***** Dataset excerpts *****
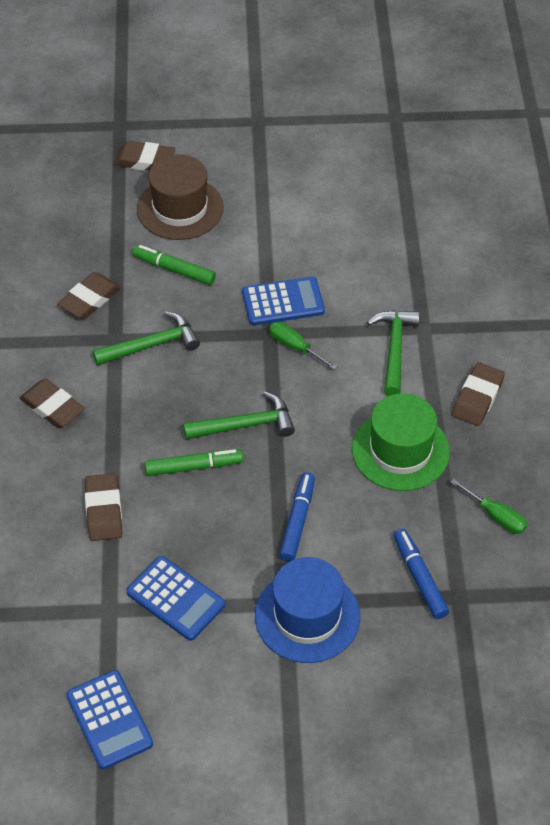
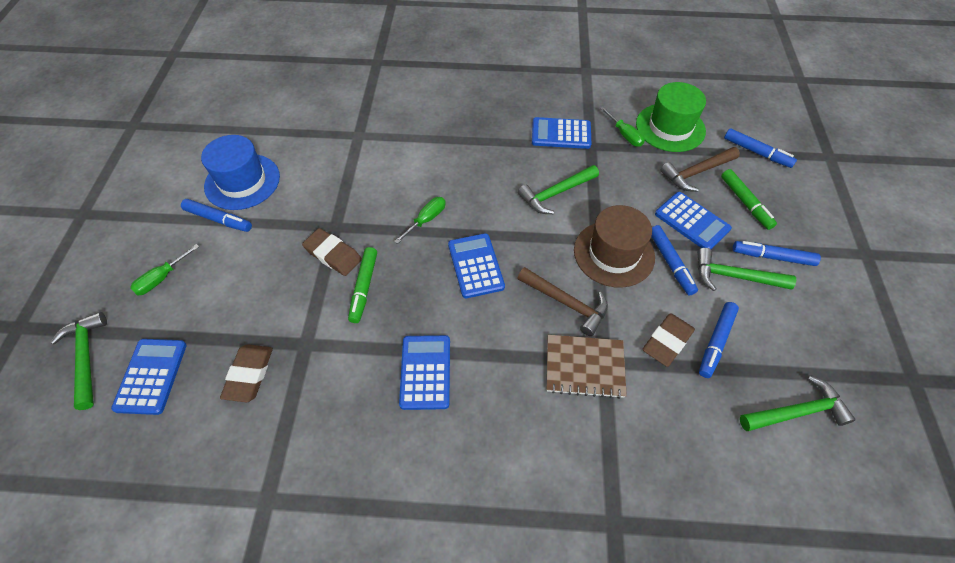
blue calculator: 3 -> 5
blue marker: 2 -> 5
brown eraser: 5 -> 3
brown hammer: 0 -> 2
brown notebook: 0 -> 1
green hammer: 3 -> 4
green screwdriver: 2 -> 3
*****
§ **Exercise directions**:
Each record above must be retyped exactly. Omit the pictures.

§ **Response below**:
blue calculator: 3 -> 5
blue marker: 2 -> 5
brown eraser: 5 -> 3
brown hammer: 0 -> 2
brown notebook: 0 -> 1
green hammer: 3 -> 4
green screwdriver: 2 -> 3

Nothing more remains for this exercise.